**Task details**: Can you copy out the listing below line for line, without any changes, and leave out the pictures?

**Data excerpts**:

————

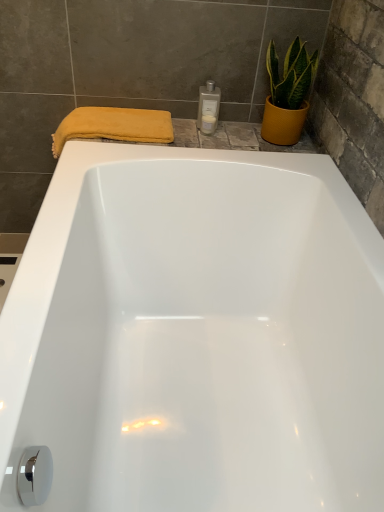
Find the location of a particular element. This screenshot has width=384, height=512. vacant space in between yellow textured pot at upper right and white glossy bottle at upper center, which is the first toiletry from bottom to top is located at coordinates (235, 136).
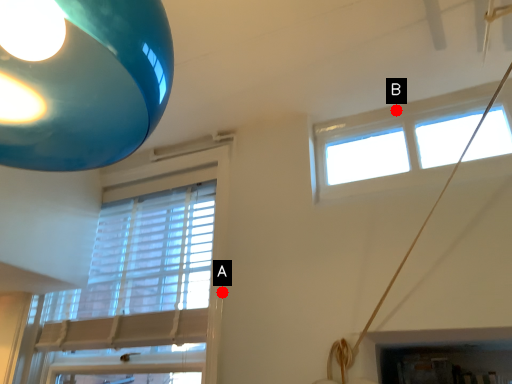
Question: Two points are circled on the image, labeled by A and B beside each circle. Which of the following is the closest to the observer?

Choices:
 (A) A is closer
 (B) B is closer

Answer: (A)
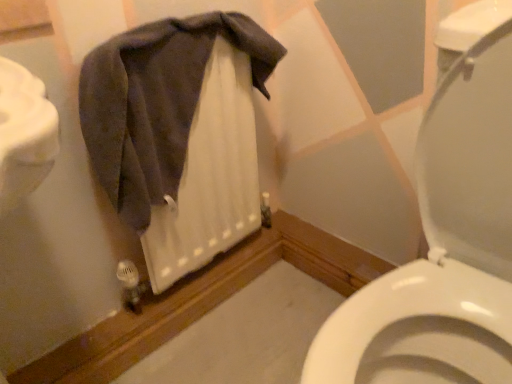
Measure the distance between point (109, 88) and camera.

The distance of point (109, 88) from camera is 30.43 inches.

Describe the element at coordinates (156, 102) in the screenshot. I see `dark gray cotton towel at upper left` at that location.

The image size is (512, 384). I want to click on dark gray cotton towel at upper left, so click(156, 102).

Describe the element at coordinates (445, 235) in the screenshot. I see `white glossy toilet at center` at that location.

Find the location of `white glossy toilet at center`. white glossy toilet at center is located at coordinates (445, 235).

What is the approximate height of white glossy toilet at center?

white glossy toilet at center is 33.10 inches in height.

Identify the location of dark gray cotton towel at upper left. The image size is (512, 384). (156, 102).

Considering the relative positions of white glossy toilet at center and dark gray cotton towel at upper left in the image provided, is white glossy toilet at center to the left of dark gray cotton towel at upper left from the viewer's perspective?

No, white glossy toilet at center is not to the left of dark gray cotton towel at upper left.

Is white glossy toilet at center further to the viewer compared to dark gray cotton towel at upper left?

No, white glossy toilet at center is closer to the camera.

Is point (474, 364) closer to camera compared to point (133, 195)?

Yes, it is in front of point (133, 195).

From the image's perspective, is white glossy toilet at center above or below dark gray cotton towel at upper left?

white glossy toilet at center is below dark gray cotton towel at upper left.

From a real-world perspective, who is located higher, white glossy toilet at center or dark gray cotton towel at upper left?

dark gray cotton towel at upper left is physically above.

Considering the sizes of objects white glossy toilet at center and dark gray cotton towel at upper left in the image provided, who is thinner, white glossy toilet at center or dark gray cotton towel at upper left?

Thinner between the two is dark gray cotton towel at upper left.

Can you confirm if white glossy toilet at center is shorter than dark gray cotton towel at upper left?

No, white glossy toilet at center is not shorter than dark gray cotton towel at upper left.

Which of these two, white glossy toilet at center or dark gray cotton towel at upper left, is bigger?

With larger size is white glossy toilet at center.

Is white glossy toilet at center surrounding dark gray cotton towel at upper left?

No, dark gray cotton towel at upper left is not inside white glossy toilet at center.

Is white glossy toilet at center far from dark gray cotton towel at upper left?

That's not correct — white glossy toilet at center is a little close to dark gray cotton towel at upper left.

Is dark gray cotton towel at upper left at the back of white glossy toilet at center?

white glossy toilet at center is not turned away from dark gray cotton towel at upper left.

What's the angular difference between white glossy toilet at center and dark gray cotton towel at upper left's facing directions?

white glossy toilet at center and dark gray cotton towel at upper left are facing 90 degrees away from each other.

You are a GUI agent. You are given a task and a screenshot of the screen. Output one action in this format:
    pyautogui.click(x=<x>, y=<y>)
    Task: Click on the bath towel that appears above the white glossy toilet at center (from a real-world perspective)
    This screenshot has width=512, height=384.
    Given the screenshot: What is the action you would take?
    pyautogui.click(x=156, y=102)

Which is more to the right, dark gray cotton towel at upper left or white glossy toilet at center?

white glossy toilet at center.

Considering their positions, is dark gray cotton towel at upper left located in front of or behind white glossy toilet at center?

Visually, dark gray cotton towel at upper left is located behind white glossy toilet at center.

Which is behind, point (247, 38) or point (477, 56)?

Positioned behind is point (247, 38).

From the image's perspective, which one is positioned higher, dark gray cotton towel at upper left or white glossy toilet at center?

dark gray cotton towel at upper left.

From a real-world perspective, is dark gray cotton towel at upper left physically below white glossy toilet at center?

Incorrect, from a real-world perspective, dark gray cotton towel at upper left is higher than white glossy toilet at center.

Consider the image. Considering the relative sizes of dark gray cotton towel at upper left and white glossy toilet at center in the image provided, is dark gray cotton towel at upper left wider than white glossy toilet at center?

No, dark gray cotton towel at upper left is not wider than white glossy toilet at center.

Considering the relative sizes of dark gray cotton towel at upper left and white glossy toilet at center in the image provided, is dark gray cotton towel at upper left taller than white glossy toilet at center?

No, dark gray cotton towel at upper left is not taller than white glossy toilet at center.

Can you confirm if dark gray cotton towel at upper left is bigger than white glossy toilet at center?

No.

Can white glossy toilet at center be found inside dark gray cotton towel at upper left?

That's incorrect, white glossy toilet at center is not inside dark gray cotton towel at upper left.

Is dark gray cotton towel at upper left touching white glossy toilet at center?

No.

Does dark gray cotton towel at upper left turn towards white glossy toilet at center?

Yes, dark gray cotton towel at upper left faces towards white glossy toilet at center.

How different are the orientations of dark gray cotton towel at upper left and white glossy toilet at center in degrees?

The angle between the facing direction of dark gray cotton towel at upper left and the facing direction of white glossy toilet at center is 90 degrees.

Image resolution: width=512 pixels, height=384 pixels. I want to click on bath towel that is above the white glossy toilet at center (from a real-world perspective), so click(x=156, y=102).

The image size is (512, 384). What are the coordinates of `toilet below the dark gray cotton towel at upper left (from a real-world perspective)` in the screenshot? It's located at (445, 235).

Find the location of a particular element. toilet located in front of the dark gray cotton towel at upper left is located at coordinates (445, 235).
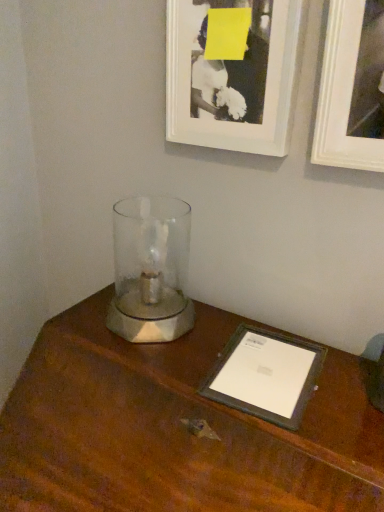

————

**Exercise output**:
Find the location of a particular element. This screenshot has width=384, height=512. vacant space in between yellow textured pot at upper right and white glossy bottle at upper center, which is the first toiletry from bottom to top is located at coordinates (235, 136).
Question: Two points are circled on the image, labeled by A and B beside each circle. Which of the following is the closest to the observer?

Choices:
 (A) A is closer
 (B) B is closer

Answer: (A)
Measure the distance between point (109, 88) and camera.

The distance of point (109, 88) from camera is 30.43 inches.

Describe the element at coordinates (156, 102) in the screenshot. I see `dark gray cotton towel at upper left` at that location.

The image size is (512, 384). I want to click on dark gray cotton towel at upper left, so click(156, 102).

Describe the element at coordinates (445, 235) in the screenshot. I see `white glossy toilet at center` at that location.

Find the location of `white glossy toilet at center`. white glossy toilet at center is located at coordinates (445, 235).

What is the approximate height of white glossy toilet at center?

white glossy toilet at center is 33.10 inches in height.

Identify the location of dark gray cotton towel at upper left. The image size is (512, 384). (156, 102).

Considering the relative positions of white glossy toilet at center and dark gray cotton towel at upper left in the image provided, is white glossy toilet at center to the left of dark gray cotton towel at upper left from the viewer's perspective?

No, white glossy toilet at center is not to the left of dark gray cotton towel at upper left.

Is white glossy toilet at center further to the viewer compared to dark gray cotton towel at upper left?

No, white glossy toilet at center is closer to the camera.

Is point (474, 364) closer to camera compared to point (133, 195)?

Yes, it is in front of point (133, 195).

From the image's perspective, is white glossy toilet at center above or below dark gray cotton towel at upper left?

white glossy toilet at center is below dark gray cotton towel at upper left.

From a real-world perspective, who is located higher, white glossy toilet at center or dark gray cotton towel at upper left?

dark gray cotton towel at upper left is physically above.

Considering the sizes of objects white glossy toilet at center and dark gray cotton towel at upper left in the image provided, who is thinner, white glossy toilet at center or dark gray cotton towel at upper left?

Thinner between the two is dark gray cotton towel at upper left.

Can you confirm if white glossy toilet at center is shorter than dark gray cotton towel at upper left?

No, white glossy toilet at center is not shorter than dark gray cotton towel at upper left.

Which of these two, white glossy toilet at center or dark gray cotton towel at upper left, is bigger?

With larger size is white glossy toilet at center.

Is white glossy toilet at center surrounding dark gray cotton towel at upper left?

No, dark gray cotton towel at upper left is not inside white glossy toilet at center.

Is white glossy toilet at center far from dark gray cotton towel at upper left?

That's not correct — white glossy toilet at center is a little close to dark gray cotton towel at upper left.

Is dark gray cotton towel at upper left at the back of white glossy toilet at center?

white glossy toilet at center is not turned away from dark gray cotton towel at upper left.

What's the angular difference between white glossy toilet at center and dark gray cotton towel at upper left's facing directions?

white glossy toilet at center and dark gray cotton towel at upper left are facing 90 degrees away from each other.

You are a GUI agent. You are given a task and a screenshot of the screen. Output one action in this format:
    pyautogui.click(x=<x>, y=<y>)
    Task: Click on the bath towel that appears above the white glossy toilet at center (from a real-world perspective)
    This screenshot has width=512, height=384.
    Given the screenshot: What is the action you would take?
    pyautogui.click(x=156, y=102)

Which is more to the right, dark gray cotton towel at upper left or white glossy toilet at center?

white glossy toilet at center.

Considering their positions, is dark gray cotton towel at upper left located in front of or behind white glossy toilet at center?

Visually, dark gray cotton towel at upper left is located behind white glossy toilet at center.

Which is behind, point (247, 38) or point (477, 56)?

Positioned behind is point (247, 38).

From the image's perspective, which one is positioned higher, dark gray cotton towel at upper left or white glossy toilet at center?

dark gray cotton towel at upper left.

From a real-world perspective, is dark gray cotton towel at upper left physically below white glossy toilet at center?

Incorrect, from a real-world perspective, dark gray cotton towel at upper left is higher than white glossy toilet at center.

Consider the image. Considering the relative sizes of dark gray cotton towel at upper left and white glossy toilet at center in the image provided, is dark gray cotton towel at upper left wider than white glossy toilet at center?

No, dark gray cotton towel at upper left is not wider than white glossy toilet at center.

Considering the relative sizes of dark gray cotton towel at upper left and white glossy toilet at center in the image provided, is dark gray cotton towel at upper left taller than white glossy toilet at center?

No, dark gray cotton towel at upper left is not taller than white glossy toilet at center.

Can you confirm if dark gray cotton towel at upper left is bigger than white glossy toilet at center?

No.

Can white glossy toilet at center be found inside dark gray cotton towel at upper left?

That's incorrect, white glossy toilet at center is not inside dark gray cotton towel at upper left.

Is dark gray cotton towel at upper left touching white glossy toilet at center?

No.

Does dark gray cotton towel at upper left turn towards white glossy toilet at center?

Yes, dark gray cotton towel at upper left faces towards white glossy toilet at center.

How different are the orientations of dark gray cotton towel at upper left and white glossy toilet at center in degrees?

The angle between the facing direction of dark gray cotton towel at upper left and the facing direction of white glossy toilet at center is 90 degrees.

Image resolution: width=512 pixels, height=384 pixels. I want to click on bath towel that is above the white glossy toilet at center (from a real-world perspective), so click(x=156, y=102).

The image size is (512, 384). What are the coordinates of `toilet below the dark gray cotton towel at upper left (from a real-world perspective)` in the screenshot? It's located at (445, 235).

Find the location of a particular element. toilet located in front of the dark gray cotton towel at upper left is located at coordinates (445, 235).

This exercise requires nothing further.